TO DO
Copy the listing below line for line, starting at its first line and ending with the line that has "bench: (155, 133) -> (164, 92), moved" in it. Add nothing.

THE RECORDS
**********
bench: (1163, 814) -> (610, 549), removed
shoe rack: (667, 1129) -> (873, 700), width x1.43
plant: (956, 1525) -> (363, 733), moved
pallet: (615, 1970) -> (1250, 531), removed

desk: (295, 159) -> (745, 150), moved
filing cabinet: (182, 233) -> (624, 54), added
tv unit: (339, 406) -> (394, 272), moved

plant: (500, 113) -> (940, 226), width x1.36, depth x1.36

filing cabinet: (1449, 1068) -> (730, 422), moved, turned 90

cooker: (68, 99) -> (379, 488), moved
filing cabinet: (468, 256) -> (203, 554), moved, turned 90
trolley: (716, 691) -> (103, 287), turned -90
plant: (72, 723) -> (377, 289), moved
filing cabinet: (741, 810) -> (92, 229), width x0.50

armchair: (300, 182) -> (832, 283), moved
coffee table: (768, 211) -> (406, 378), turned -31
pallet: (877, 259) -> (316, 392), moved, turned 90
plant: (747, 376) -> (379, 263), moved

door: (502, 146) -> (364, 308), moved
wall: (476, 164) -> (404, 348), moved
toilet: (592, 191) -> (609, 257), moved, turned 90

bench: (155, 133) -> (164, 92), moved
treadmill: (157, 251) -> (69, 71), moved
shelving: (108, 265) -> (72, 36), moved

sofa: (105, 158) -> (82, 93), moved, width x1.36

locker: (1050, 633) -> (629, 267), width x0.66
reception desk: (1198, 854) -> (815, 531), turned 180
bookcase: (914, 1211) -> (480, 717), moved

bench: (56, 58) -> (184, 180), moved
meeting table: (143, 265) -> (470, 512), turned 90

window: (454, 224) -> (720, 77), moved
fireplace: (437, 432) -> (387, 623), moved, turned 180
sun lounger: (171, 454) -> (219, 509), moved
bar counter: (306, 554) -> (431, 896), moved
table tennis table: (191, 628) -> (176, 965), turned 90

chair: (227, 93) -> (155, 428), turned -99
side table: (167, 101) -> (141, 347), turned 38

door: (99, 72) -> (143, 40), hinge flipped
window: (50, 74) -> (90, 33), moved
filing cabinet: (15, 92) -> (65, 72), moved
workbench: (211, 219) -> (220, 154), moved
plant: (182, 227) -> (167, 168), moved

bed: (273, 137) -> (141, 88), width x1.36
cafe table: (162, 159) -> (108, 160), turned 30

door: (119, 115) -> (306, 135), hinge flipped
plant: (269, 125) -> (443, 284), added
**********
YOUR RESPONSE
bench: (1163, 814) -> (610, 549), removed
shoe rack: (667, 1129) -> (873, 700), width x1.43
plant: (956, 1525) -> (363, 733), moved
pallet: (615, 1970) -> (1250, 531), removed

desk: (295, 159) -> (745, 150), moved
filing cabinet: (182, 233) -> (624, 54), added
tv unit: (339, 406) -> (394, 272), moved

plant: (500, 113) -> (940, 226), width x1.36, depth x1.36

filing cabinet: (1449, 1068) -> (730, 422), moved, turned 90

cooker: (68, 99) -> (379, 488), moved
filing cabinet: (468, 256) -> (203, 554), moved, turned 90
trolley: (716, 691) -> (103, 287), turned -90
plant: (72, 723) -> (377, 289), moved
filing cabinet: (741, 810) -> (92, 229), width x0.50

armchair: (300, 182) -> (832, 283), moved
coffee table: (768, 211) -> (406, 378), turned -31
pallet: (877, 259) -> (316, 392), moved, turned 90
plant: (747, 376) -> (379, 263), moved

door: (502, 146) -> (364, 308), moved
wall: (476, 164) -> (404, 348), moved
toilet: (592, 191) -> (609, 257), moved, turned 90

bench: (155, 133) -> (164, 92), moved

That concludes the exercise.